#### [DATASET CONTENT]
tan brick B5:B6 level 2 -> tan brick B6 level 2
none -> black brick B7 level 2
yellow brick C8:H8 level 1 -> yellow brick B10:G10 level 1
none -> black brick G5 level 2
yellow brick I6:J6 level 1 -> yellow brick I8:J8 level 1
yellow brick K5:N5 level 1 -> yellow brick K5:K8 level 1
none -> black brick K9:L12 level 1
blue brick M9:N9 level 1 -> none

--

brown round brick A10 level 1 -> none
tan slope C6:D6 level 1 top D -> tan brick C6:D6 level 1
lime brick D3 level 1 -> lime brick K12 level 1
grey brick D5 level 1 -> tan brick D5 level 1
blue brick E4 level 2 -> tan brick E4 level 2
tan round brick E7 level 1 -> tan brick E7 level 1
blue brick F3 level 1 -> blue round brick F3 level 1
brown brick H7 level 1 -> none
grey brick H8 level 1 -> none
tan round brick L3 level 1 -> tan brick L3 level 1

==

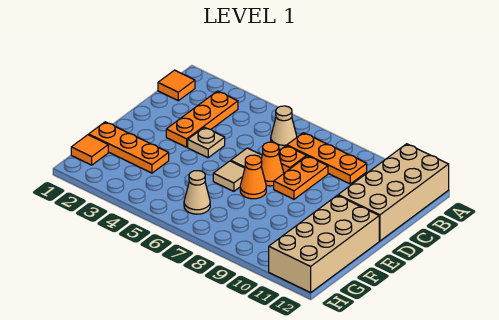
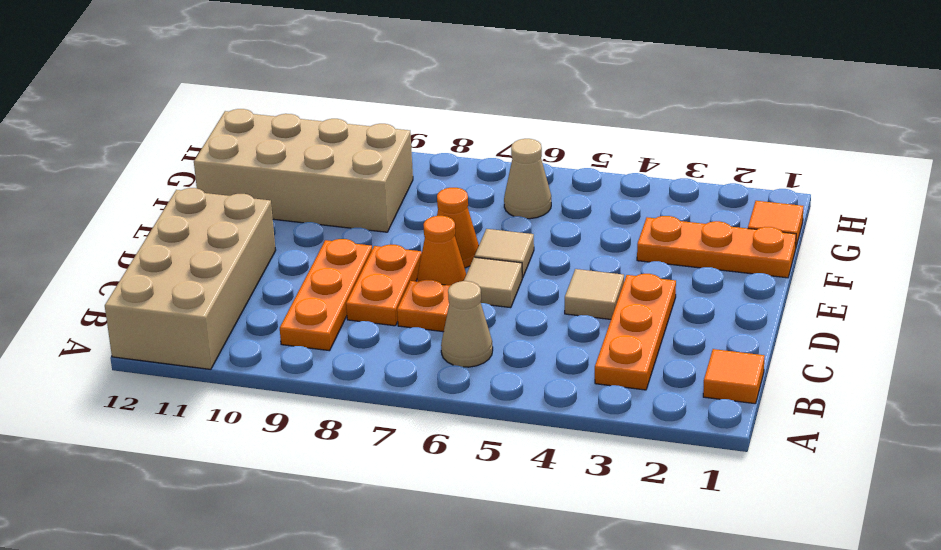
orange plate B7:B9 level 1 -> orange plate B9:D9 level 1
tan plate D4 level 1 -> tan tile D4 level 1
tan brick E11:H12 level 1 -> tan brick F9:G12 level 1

#### [INSTRUCTIONS FOR THE TASK]
Could you write out, exactly as they stand, only the lines above that begin at the line with "orange plate B7:B9" and stop after the line with "tan brick E11:H12"?

#### [EXPECTED ANSWER]
orange plate B7:B9 level 1 -> orange plate B9:D9 level 1
tan plate D4 level 1 -> tan tile D4 level 1
tan brick E11:H12 level 1 -> tan brick F9:G12 level 1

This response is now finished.